Collected data entries
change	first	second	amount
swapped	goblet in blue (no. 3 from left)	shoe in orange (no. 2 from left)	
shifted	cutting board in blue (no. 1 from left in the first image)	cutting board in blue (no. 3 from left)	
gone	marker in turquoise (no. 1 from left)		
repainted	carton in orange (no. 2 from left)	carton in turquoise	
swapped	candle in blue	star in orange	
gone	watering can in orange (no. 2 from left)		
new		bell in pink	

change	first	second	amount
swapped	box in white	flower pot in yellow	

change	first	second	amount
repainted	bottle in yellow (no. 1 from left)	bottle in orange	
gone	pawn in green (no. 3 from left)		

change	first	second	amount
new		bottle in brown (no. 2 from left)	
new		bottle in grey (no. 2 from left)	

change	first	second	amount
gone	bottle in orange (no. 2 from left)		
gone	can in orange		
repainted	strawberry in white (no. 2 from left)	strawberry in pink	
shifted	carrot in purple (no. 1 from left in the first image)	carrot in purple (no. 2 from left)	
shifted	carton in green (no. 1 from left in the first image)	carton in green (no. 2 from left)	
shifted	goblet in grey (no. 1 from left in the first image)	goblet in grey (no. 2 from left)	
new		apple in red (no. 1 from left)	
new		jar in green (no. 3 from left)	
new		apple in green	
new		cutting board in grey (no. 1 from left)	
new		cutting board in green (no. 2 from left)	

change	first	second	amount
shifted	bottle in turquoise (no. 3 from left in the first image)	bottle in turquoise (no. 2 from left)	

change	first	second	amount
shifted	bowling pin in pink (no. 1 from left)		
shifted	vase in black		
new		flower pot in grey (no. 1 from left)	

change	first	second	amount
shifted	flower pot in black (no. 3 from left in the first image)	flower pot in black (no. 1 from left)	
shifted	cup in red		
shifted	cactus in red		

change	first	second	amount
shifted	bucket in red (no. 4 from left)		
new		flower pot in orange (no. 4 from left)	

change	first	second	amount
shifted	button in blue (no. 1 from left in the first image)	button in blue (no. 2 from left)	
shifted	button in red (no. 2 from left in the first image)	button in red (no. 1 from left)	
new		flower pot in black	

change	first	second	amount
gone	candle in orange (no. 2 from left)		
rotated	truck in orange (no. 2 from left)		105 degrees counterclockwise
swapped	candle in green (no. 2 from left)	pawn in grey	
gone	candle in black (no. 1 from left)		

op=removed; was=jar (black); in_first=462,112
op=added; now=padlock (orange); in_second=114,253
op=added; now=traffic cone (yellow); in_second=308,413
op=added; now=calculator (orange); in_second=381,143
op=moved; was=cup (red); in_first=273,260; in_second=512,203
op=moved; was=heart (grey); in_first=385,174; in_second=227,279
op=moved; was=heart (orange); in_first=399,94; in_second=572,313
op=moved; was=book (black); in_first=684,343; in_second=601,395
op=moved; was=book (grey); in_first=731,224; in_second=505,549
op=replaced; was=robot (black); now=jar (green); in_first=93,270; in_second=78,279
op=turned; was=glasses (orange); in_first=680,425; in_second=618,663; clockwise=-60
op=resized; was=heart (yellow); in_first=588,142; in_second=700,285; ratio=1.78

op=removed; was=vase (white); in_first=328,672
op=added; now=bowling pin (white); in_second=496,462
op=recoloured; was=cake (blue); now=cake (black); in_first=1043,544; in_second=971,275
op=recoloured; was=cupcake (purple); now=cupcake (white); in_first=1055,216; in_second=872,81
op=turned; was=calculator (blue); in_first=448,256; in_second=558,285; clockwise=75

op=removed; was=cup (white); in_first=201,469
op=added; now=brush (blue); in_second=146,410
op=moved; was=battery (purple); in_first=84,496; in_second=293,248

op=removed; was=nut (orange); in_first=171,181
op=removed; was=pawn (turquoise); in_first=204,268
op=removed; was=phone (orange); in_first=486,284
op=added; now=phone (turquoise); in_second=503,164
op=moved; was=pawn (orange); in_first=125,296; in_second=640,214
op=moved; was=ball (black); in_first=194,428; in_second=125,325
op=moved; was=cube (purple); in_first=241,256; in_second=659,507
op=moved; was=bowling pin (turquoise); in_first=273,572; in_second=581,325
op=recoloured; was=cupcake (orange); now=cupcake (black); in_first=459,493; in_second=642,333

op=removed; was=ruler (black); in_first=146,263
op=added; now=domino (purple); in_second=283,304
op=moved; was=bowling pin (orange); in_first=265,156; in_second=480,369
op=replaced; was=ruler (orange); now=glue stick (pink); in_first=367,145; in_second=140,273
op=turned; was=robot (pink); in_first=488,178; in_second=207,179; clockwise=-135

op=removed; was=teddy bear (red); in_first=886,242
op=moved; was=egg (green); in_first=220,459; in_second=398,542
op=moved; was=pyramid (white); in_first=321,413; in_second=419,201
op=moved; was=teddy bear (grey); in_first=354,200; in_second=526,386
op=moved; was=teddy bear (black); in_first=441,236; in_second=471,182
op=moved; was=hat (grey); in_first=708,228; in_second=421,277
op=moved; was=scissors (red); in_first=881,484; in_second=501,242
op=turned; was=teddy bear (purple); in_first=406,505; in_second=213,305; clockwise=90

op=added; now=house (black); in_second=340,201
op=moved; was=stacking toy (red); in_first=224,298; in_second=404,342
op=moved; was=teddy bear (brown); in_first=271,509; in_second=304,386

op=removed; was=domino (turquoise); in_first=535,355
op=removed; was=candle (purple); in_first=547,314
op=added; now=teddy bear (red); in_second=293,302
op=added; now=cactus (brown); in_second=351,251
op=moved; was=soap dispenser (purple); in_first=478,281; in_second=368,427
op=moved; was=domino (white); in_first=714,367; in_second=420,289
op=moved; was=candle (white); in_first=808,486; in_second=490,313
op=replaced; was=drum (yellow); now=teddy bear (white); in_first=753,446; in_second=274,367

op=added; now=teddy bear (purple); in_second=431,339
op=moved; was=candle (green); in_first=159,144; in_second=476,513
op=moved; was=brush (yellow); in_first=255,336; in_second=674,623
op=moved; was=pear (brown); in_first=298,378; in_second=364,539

> _About this task_:
Reproduce exactly, please, only the lines from the start of the data above to the line that contains "can in orange (no. 2 from left)", with both ends kept.

> _Answer to this problem_:
change	first	second	amount
swapped	goblet in blue (no. 3 from left)	shoe in orange (no. 2 from left)	
shifted	cutting board in blue (no. 1 from left in the first image)	cutting board in blue (no. 3 from left)	
gone	marker in turquoise (no. 1 from left)		
repainted	carton in orange (no. 2 from left)	carton in turquoise	
swapped	candle in blue	star in orange	
gone	watering can in orange (no. 2 from left)		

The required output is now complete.